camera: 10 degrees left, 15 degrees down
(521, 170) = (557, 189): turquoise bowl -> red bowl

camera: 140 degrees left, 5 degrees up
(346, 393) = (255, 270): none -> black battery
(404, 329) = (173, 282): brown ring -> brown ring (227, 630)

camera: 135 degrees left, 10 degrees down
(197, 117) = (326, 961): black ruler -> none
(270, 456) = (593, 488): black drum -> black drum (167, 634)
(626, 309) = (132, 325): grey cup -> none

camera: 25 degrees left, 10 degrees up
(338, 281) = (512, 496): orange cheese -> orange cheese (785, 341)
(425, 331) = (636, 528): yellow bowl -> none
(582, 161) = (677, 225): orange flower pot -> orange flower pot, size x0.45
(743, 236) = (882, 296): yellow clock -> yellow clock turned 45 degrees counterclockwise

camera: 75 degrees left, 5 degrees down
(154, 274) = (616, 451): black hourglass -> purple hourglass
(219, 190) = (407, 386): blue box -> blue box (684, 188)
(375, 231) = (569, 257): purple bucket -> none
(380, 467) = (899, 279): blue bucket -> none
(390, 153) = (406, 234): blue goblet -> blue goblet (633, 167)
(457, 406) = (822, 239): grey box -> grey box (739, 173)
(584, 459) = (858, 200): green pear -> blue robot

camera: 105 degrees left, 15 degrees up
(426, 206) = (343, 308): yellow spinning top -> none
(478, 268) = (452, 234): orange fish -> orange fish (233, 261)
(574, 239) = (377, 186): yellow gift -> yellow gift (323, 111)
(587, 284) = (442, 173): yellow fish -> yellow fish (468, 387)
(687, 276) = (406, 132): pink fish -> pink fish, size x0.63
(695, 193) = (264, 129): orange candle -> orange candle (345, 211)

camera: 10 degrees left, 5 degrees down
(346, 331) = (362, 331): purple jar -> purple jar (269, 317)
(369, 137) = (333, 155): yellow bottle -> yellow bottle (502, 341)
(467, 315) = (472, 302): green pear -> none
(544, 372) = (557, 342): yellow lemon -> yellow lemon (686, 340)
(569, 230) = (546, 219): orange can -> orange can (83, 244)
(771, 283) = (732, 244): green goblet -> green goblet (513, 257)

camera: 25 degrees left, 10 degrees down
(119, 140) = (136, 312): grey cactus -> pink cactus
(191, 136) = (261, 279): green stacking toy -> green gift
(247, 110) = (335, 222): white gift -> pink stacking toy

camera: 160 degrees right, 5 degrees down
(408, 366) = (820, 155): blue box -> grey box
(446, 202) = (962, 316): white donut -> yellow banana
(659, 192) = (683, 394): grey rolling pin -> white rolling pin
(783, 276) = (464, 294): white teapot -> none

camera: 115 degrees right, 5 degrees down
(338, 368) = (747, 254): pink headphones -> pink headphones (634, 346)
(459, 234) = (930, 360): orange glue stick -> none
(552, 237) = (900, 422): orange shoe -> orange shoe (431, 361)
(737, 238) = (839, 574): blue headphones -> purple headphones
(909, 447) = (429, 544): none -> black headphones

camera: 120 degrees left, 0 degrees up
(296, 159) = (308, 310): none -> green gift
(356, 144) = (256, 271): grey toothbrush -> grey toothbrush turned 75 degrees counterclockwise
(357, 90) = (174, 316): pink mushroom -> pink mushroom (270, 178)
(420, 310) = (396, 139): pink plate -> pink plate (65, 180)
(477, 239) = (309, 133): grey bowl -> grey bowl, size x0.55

Instructions for the task:
Count the lines above that contain the word "fish", and reply with only that number.

Exercise response:
3